> **JOB**: In the listing below, locate the line with "(362, 286) = (355, 166): turquoise" and the line with "(149, 177) = (661, 673): brown", then output both and everything between them exactly, minus any pictures.

DATASET CONTENT Start Marker

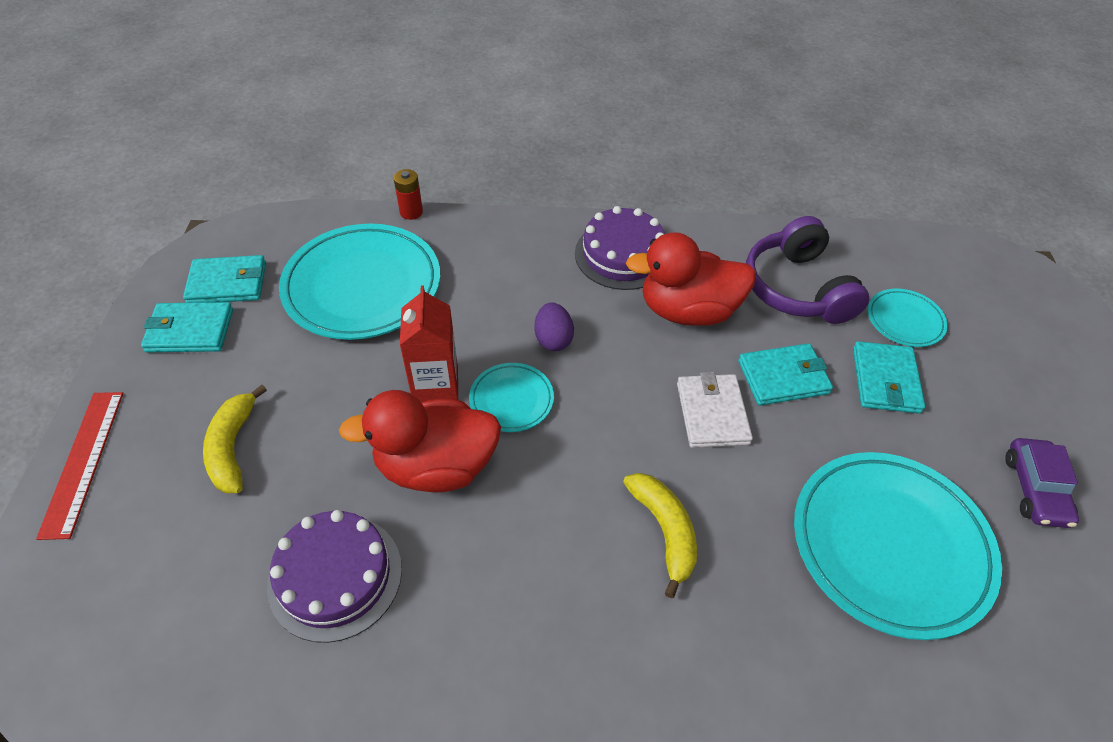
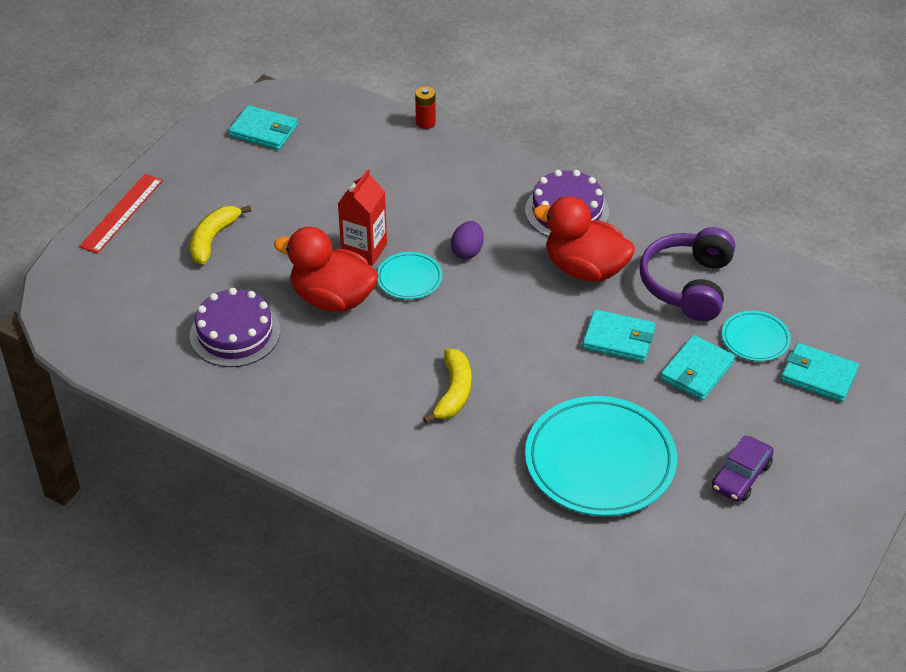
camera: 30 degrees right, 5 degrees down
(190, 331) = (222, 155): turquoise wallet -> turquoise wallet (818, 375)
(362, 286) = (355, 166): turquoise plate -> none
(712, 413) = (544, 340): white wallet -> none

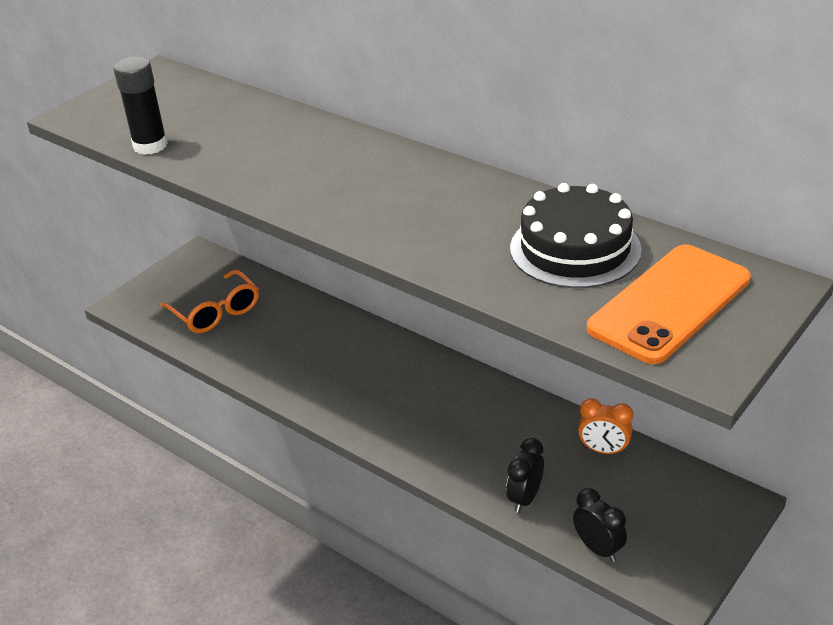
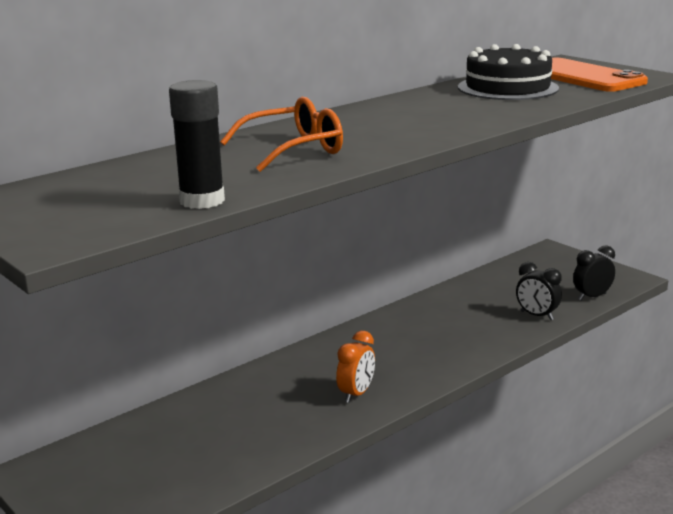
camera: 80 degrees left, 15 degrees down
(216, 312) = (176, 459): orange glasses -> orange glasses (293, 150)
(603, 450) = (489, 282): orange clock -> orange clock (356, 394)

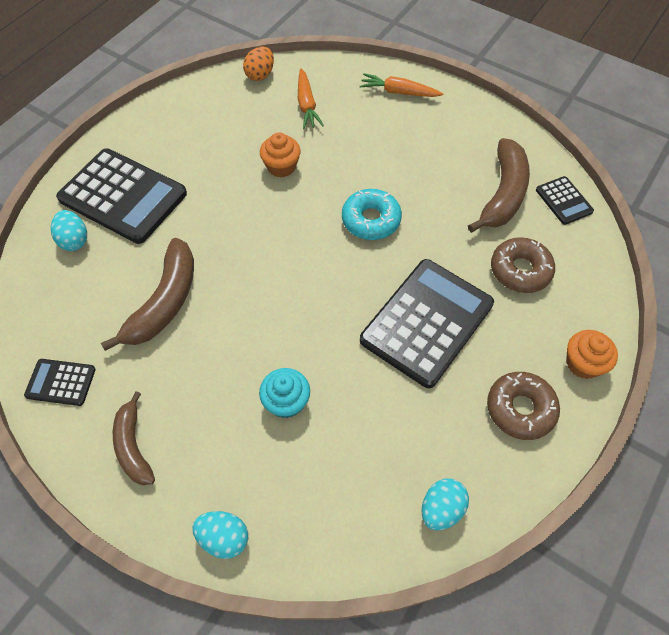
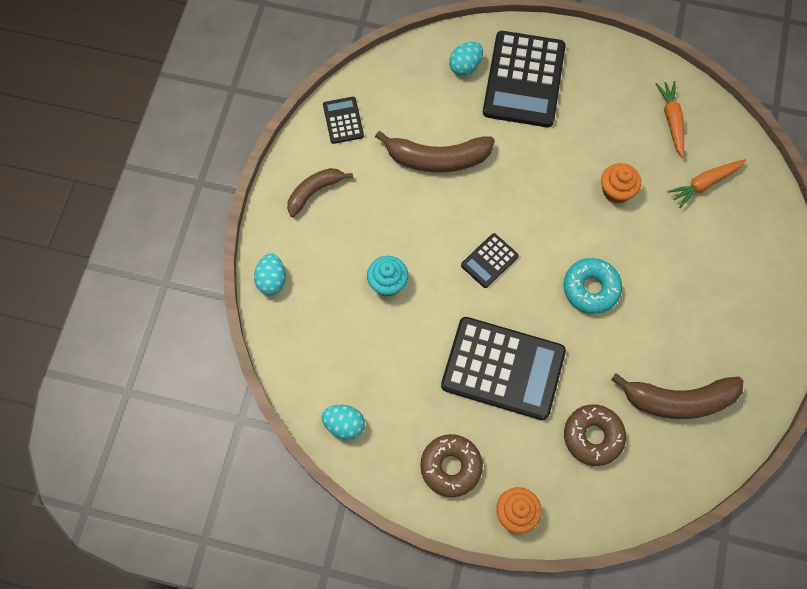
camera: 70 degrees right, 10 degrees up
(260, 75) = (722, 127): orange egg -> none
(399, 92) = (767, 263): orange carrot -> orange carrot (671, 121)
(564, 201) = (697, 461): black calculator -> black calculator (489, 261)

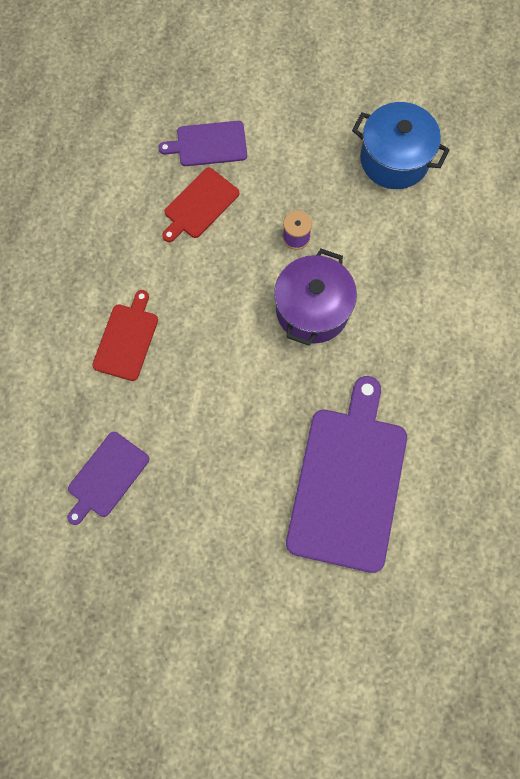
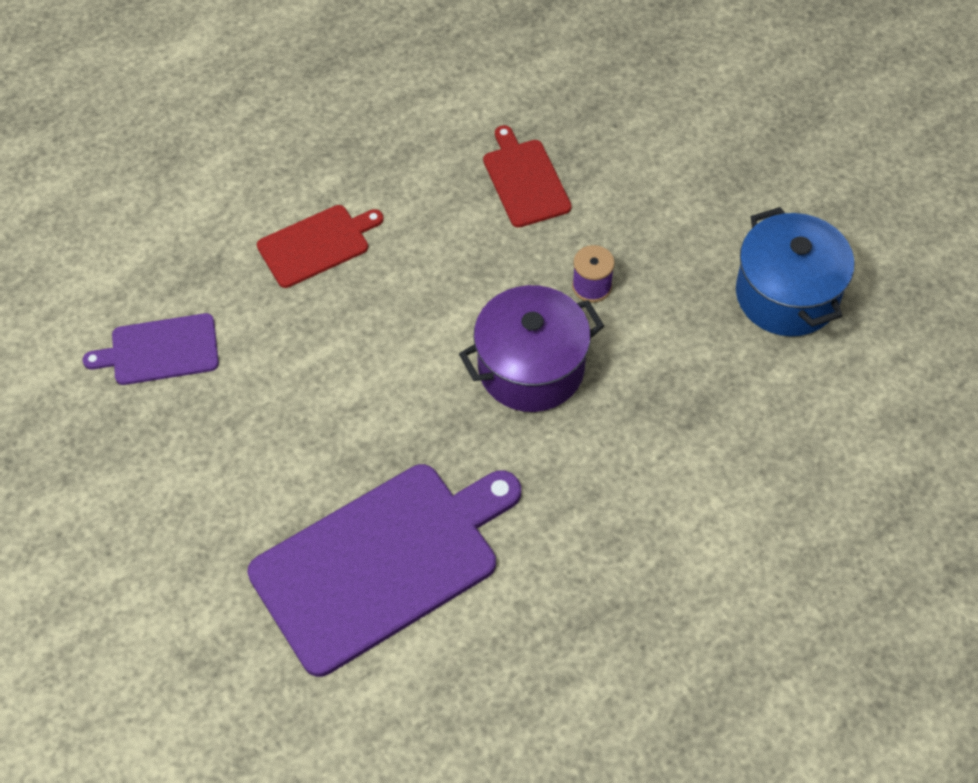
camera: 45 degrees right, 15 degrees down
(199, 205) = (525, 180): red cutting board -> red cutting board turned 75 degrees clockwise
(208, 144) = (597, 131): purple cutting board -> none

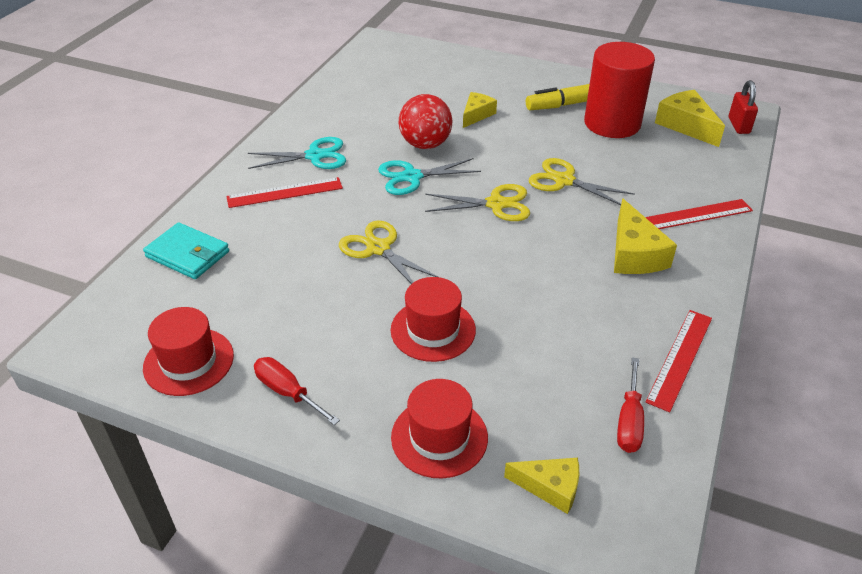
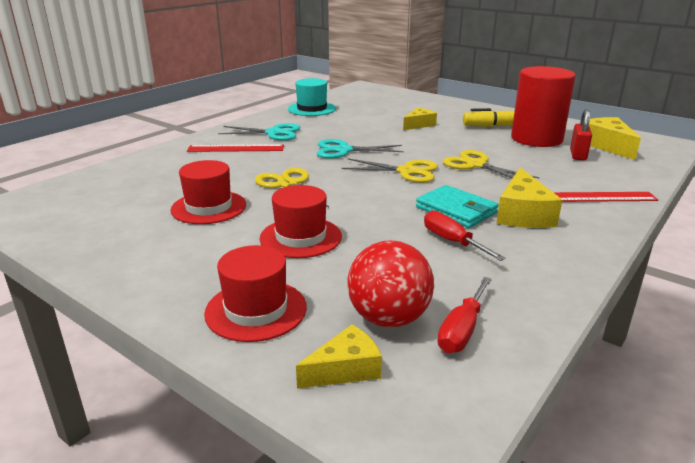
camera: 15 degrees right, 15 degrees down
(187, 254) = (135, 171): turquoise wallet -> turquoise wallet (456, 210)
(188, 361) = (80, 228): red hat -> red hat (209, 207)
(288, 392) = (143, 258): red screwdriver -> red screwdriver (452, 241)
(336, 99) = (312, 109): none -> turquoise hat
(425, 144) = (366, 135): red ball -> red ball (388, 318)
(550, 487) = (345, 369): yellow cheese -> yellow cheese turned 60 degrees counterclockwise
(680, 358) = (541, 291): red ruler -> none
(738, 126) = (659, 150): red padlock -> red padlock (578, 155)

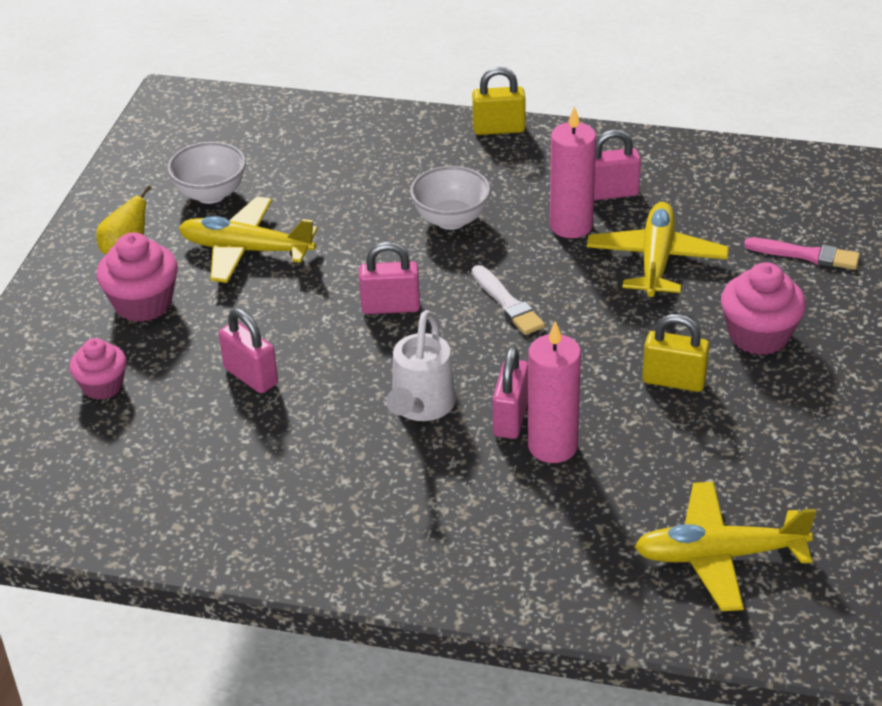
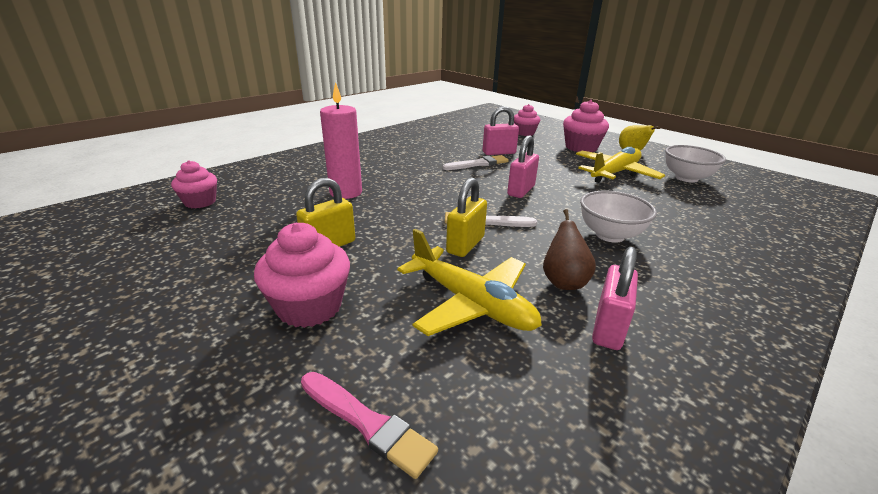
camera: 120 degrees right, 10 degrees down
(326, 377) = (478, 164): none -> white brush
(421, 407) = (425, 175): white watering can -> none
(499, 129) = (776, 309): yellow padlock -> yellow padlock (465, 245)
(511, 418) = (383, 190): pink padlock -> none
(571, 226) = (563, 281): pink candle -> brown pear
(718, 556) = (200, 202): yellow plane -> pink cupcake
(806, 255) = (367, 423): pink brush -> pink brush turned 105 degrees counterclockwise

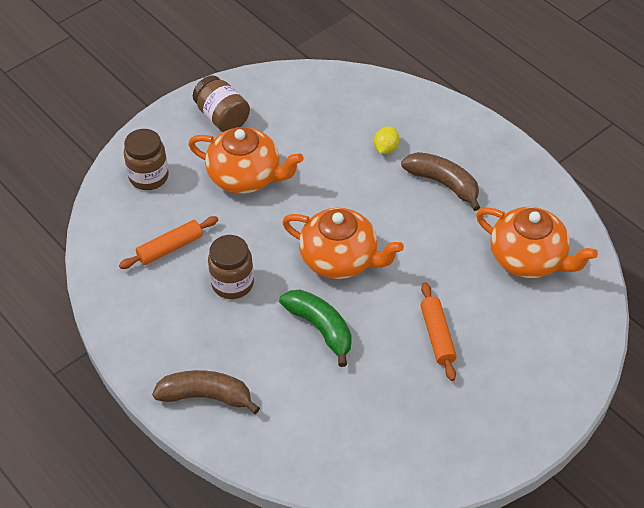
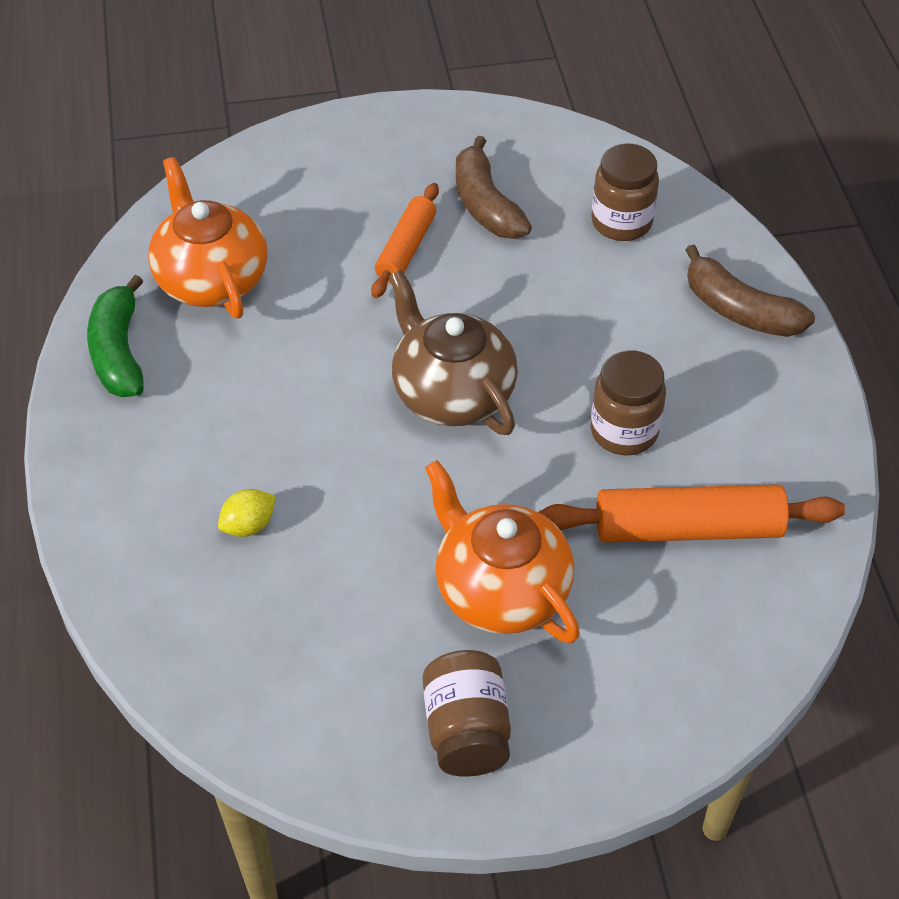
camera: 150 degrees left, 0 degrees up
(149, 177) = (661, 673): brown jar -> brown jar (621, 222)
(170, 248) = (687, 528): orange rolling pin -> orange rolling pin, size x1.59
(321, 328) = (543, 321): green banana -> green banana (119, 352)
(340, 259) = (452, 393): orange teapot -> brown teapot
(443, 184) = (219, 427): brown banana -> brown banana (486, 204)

DATASET CONTENT End Marker

> **ANSWER FOR THE TASK**:
(362, 286) = (355, 166): turquoise plate -> none
(712, 413) = (544, 340): white wallet -> none

camera: 80 degrees left, 15 degrees down
(216, 312) = (176, 459): orange glasses -> orange glasses (293, 150)
(603, 450) = (489, 282): orange clock -> orange clock (356, 394)

camera: 70 degrees right, 10 degrees up
(260, 75) = (722, 127): orange egg -> none
(399, 92) = (767, 263): orange carrot -> orange carrot (671, 121)
(564, 201) = (697, 461): black calculator -> black calculator (489, 261)

camera: 45 degrees right, 15 degrees down
(199, 205) = (525, 180): red cutting board -> red cutting board turned 75 degrees clockwise
(208, 144) = (597, 131): purple cutting board -> none

camera: 15 degrees right, 15 degrees down
(187, 254) = (135, 171): turquoise wallet -> turquoise wallet (456, 210)
(188, 361) = (80, 228): red hat -> red hat (209, 207)
(288, 392) = (143, 258): red screwdriver -> red screwdriver (452, 241)
(336, 99) = (312, 109): none -> turquoise hat
(425, 144) = (366, 135): red ball -> red ball (388, 318)
(550, 487) = (345, 369): yellow cheese -> yellow cheese turned 60 degrees counterclockwise
(680, 358) = (541, 291): red ruler -> none
(738, 126) = (659, 150): red padlock -> red padlock (578, 155)

camera: 120 degrees right, 10 degrees down
(326, 377) = (478, 164): none -> white brush
(421, 407) = (425, 175): white watering can -> none
(499, 129) = (776, 309): yellow padlock -> yellow padlock (465, 245)
(511, 418) = (383, 190): pink padlock -> none
(571, 226) = (563, 281): pink candle -> brown pear
(718, 556) = (200, 202): yellow plane -> pink cupcake
(806, 255) = (367, 423): pink brush -> pink brush turned 105 degrees counterclockwise

camera: 150 degrees left, 0 degrees up
(149, 177) = (661, 673): brown jar -> brown jar (621, 222)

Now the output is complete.